- **WHAT YOU WILL DO**: Your task is to write out the lines from the line containing "purple clock [248,265,307,333]" through the last line of the material, exactly.

- **SOURCE MATERIAL**:
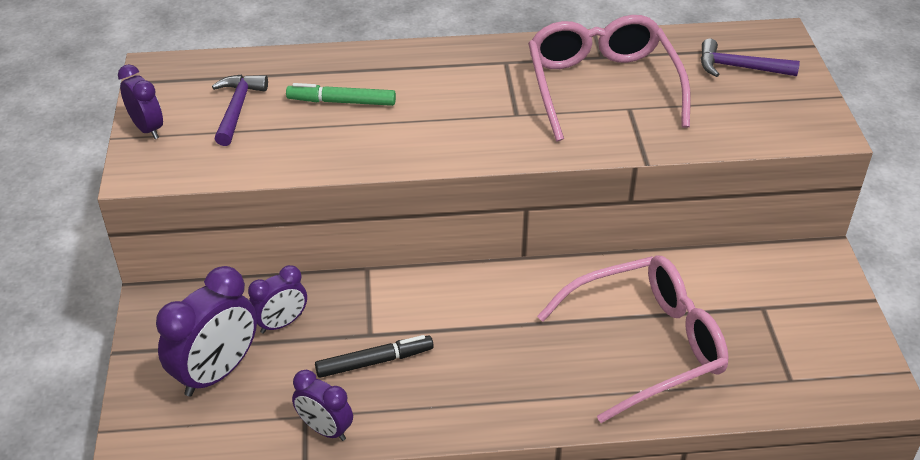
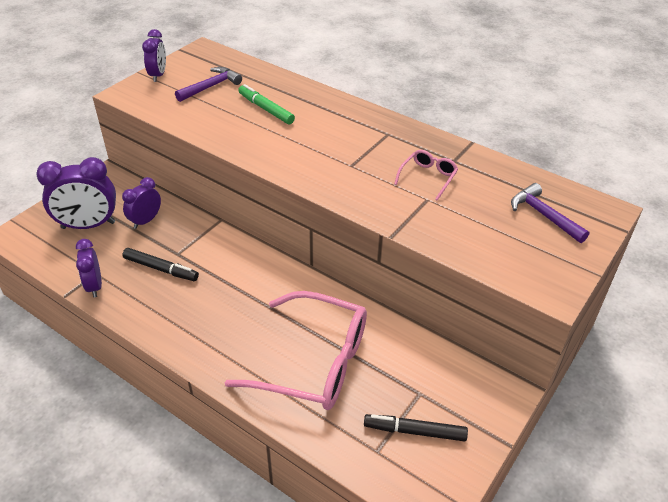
camera: 40 degrees right, 0 degrees up
purple clock [248,265,307,333] -> purple clock turned 120 degrees clockwise [122,177,161,229]
pink glasses [528,15,691,142] -> pink glasses [394,150,458,201], size x0.45
none -> black marker [364,414,468,441]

- **SOLUTION TO THE EXERCISE**:
purple clock [248,265,307,333] -> purple clock turned 120 degrees clockwise [122,177,161,229]
pink glasses [528,15,691,142] -> pink glasses [394,150,458,201], size x0.45
none -> black marker [364,414,468,441]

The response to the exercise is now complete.